*Stated goal:* Print the line that contains "Outline anything matching" and every line after it through the last line of the records below, exactly as written and nothing else.

═════ Provided material

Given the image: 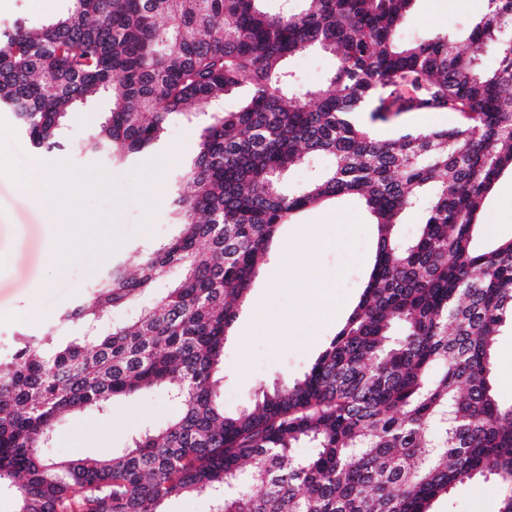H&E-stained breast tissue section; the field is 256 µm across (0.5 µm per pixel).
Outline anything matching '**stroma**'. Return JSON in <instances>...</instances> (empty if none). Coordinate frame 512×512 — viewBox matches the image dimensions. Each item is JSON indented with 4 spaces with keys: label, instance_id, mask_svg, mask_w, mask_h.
Masks as SVG:
<instances>
[{
    "label": "stroma",
    "instance_id": "stroma-1",
    "mask_svg": "<svg viewBox=\"0 0 512 512\" xmlns=\"http://www.w3.org/2000/svg\"><path fill=\"white\" fill-rule=\"evenodd\" d=\"M483 0H416L401 36L426 37L436 28L465 30ZM66 0H0V24L24 20L39 26L62 13ZM285 66L299 89L320 85L335 70L332 55L311 50L288 57ZM109 105L108 95L92 97L72 113L66 148L57 153L34 150L12 113L0 112V355L14 349L18 334L50 335L62 340L79 332L76 324H57V315L87 296L92 286L120 256L136 248L158 245L178 230L171 220L172 183L183 172L201 126L171 121L158 145L131 165L113 162L86 143ZM50 169L64 191L46 201L36 181L19 173ZM496 226L483 234L478 247L512 238V173L501 176L482 209ZM95 218L99 228L86 234ZM69 230L77 246L64 266H57L52 246L61 230ZM310 234L326 241L323 249L301 258L302 267L319 278L320 296L353 310L364 290L375 252L377 231L361 200L345 197L315 205L282 225L277 245ZM40 293V311L26 315L32 291ZM301 290L288 271L266 262L255 279L238 318L224 341V410L235 413L278 379L300 378L336 336L339 323L303 310ZM494 391L500 403L512 405V328L503 327L492 363ZM179 412L176 400L161 387L131 399L114 400L110 410L83 409L57 424L48 454L58 459L106 457L126 447L132 436L164 425ZM503 487L494 477L455 486L433 504V512H499Z\"/></svg>",
    "mask_w": 512,
    "mask_h": 512
}]
</instances>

══════════

*Full answer:*
Outline anything matching '**stroma**'. Return JSON in <instances>...</instances> (empty if none). Coordinate frame 512×512 — viewBox matches the image dimensions. Each item is JSON indented with 4 spaces with keys: label, instance_id, mask_svg, mask_w, mask_h.
Masks as SVG:
<instances>
[{
    "label": "stroma",
    "instance_id": "stroma-1",
    "mask_svg": "<svg viewBox=\"0 0 512 512\" xmlns=\"http://www.w3.org/2000/svg\"><path fill=\"white\" fill-rule=\"evenodd\" d=\"M483 0H416L401 36L426 37L436 28L465 30ZM66 0H0V24L24 20L39 26L62 13ZM285 66L299 89L320 85L335 70L332 55L311 50L288 57ZM109 105L108 95L92 97L72 113L66 148L57 153L34 150L12 113L0 112V355L14 349L18 334L50 335L62 340L79 332L76 324H57V315L87 296L92 286L120 256L136 248L158 245L178 230L171 220L172 183L183 172L201 126L171 121L158 145L131 165L113 162L86 143ZM50 169L64 191L46 201L36 181L19 173ZM496 226L483 234L478 247L512 238V173L501 176L482 209ZM95 218L99 228L86 234ZM69 230L77 246L64 266H57L52 246L61 230ZM310 234L326 241L323 249L301 258L302 267L319 278L320 296L353 310L364 290L375 252L377 231L361 200L345 197L315 205L282 225L277 245ZM40 293V311L26 315L32 291ZM301 290L288 271L266 262L255 279L238 318L224 341V410L235 413L278 379L300 378L336 336L339 323L303 310ZM494 391L500 403L512 405V328L503 327L492 363ZM179 412L176 400L161 387L131 399L114 400L110 410L83 409L57 424L48 454L58 459L106 457L126 447L132 436L164 425ZM503 487L494 477L455 486L433 504V512H499Z\"/></svg>",
    "mask_w": 512,
    "mask_h": 512
}]
</instances>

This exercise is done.